BEGIN

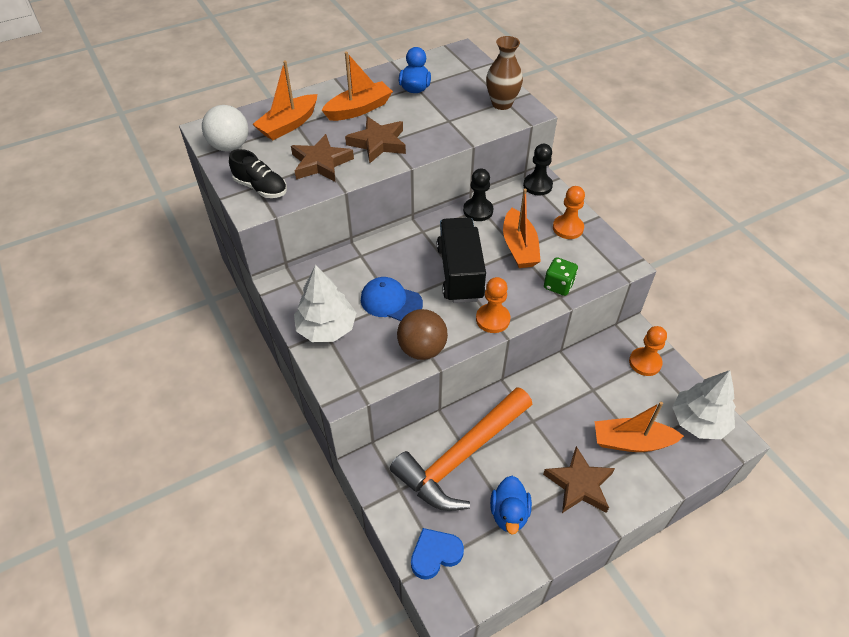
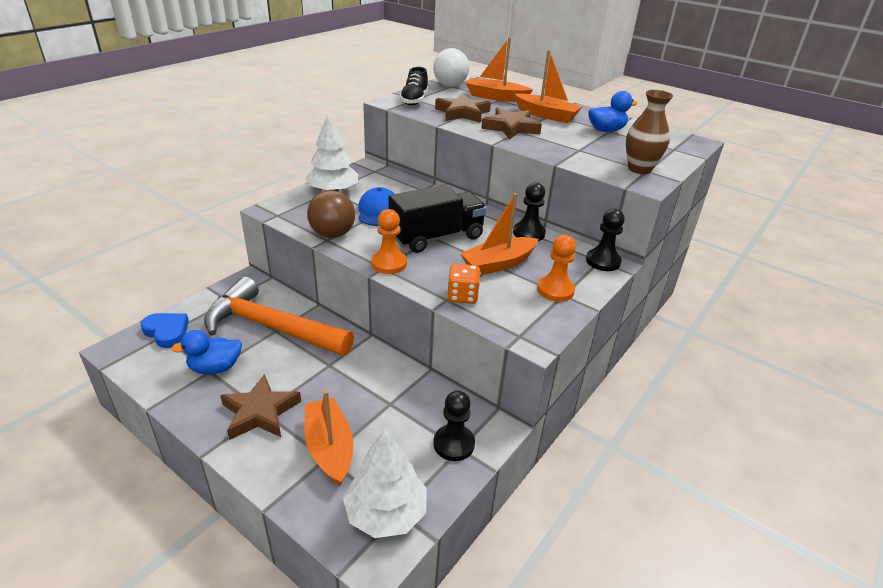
camera: 65 degrees right, 15 degrees down
(558, 285) = (462, 296): green dice -> orange dice
(645, 362) = (454, 444): orange pawn -> black pawn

END

* _Task instructions_
Please repeat the listing above word for word, with the pictures removed.

* _Solved problem_
camera: 65 degrees right, 15 degrees down
(558, 285) = (462, 296): green dice -> orange dice
(645, 362) = (454, 444): orange pawn -> black pawn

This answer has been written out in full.